-- Material supplied follows --

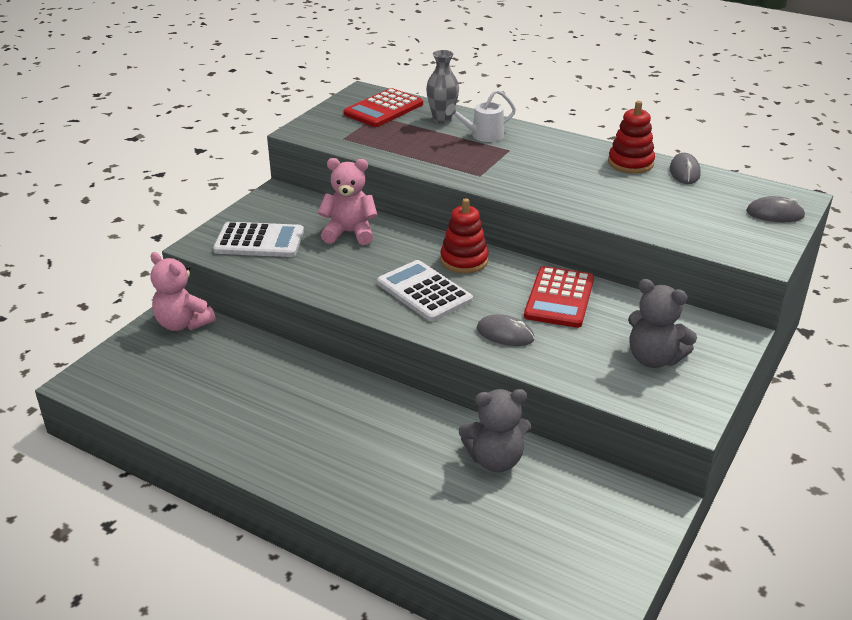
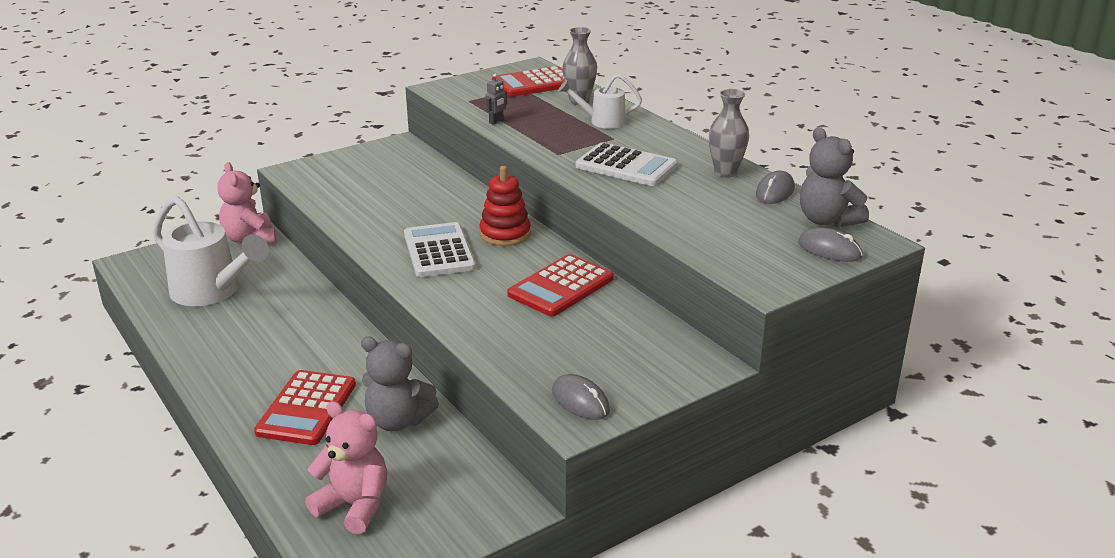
camera: 25 degrees right, 5 degrees down
(199, 388) = (212, 292): none -> white watering can
(259, 241) = (342, 178): white calculator -> white calculator (626, 166)
(349, 233) = (426, 189): pink teddy bear -> pink teddy bear (354, 506)
(392, 154) = (496, 121): none -> grey robot
(405, 475) = (306, 408): none -> red calculator
(505, 334) = (473, 304): grey mouse -> grey mouse (580, 401)
(630, 163) = (725, 173): red stacking toy -> grey vase
(654, 359) = (595, 363): grey teddy bear -> grey teddy bear (827, 220)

-- Material supplied concluded --

▶ _Assignment_
Repeat the records above verbatim. Include none of the pictures.

▶ _The answer_
camera: 25 degrees right, 5 degrees down
(199, 388) = (212, 292): none -> white watering can
(259, 241) = (342, 178): white calculator -> white calculator (626, 166)
(349, 233) = (426, 189): pink teddy bear -> pink teddy bear (354, 506)
(392, 154) = (496, 121): none -> grey robot
(405, 475) = (306, 408): none -> red calculator
(505, 334) = (473, 304): grey mouse -> grey mouse (580, 401)
(630, 163) = (725, 173): red stacking toy -> grey vase
(654, 359) = (595, 363): grey teddy bear -> grey teddy bear (827, 220)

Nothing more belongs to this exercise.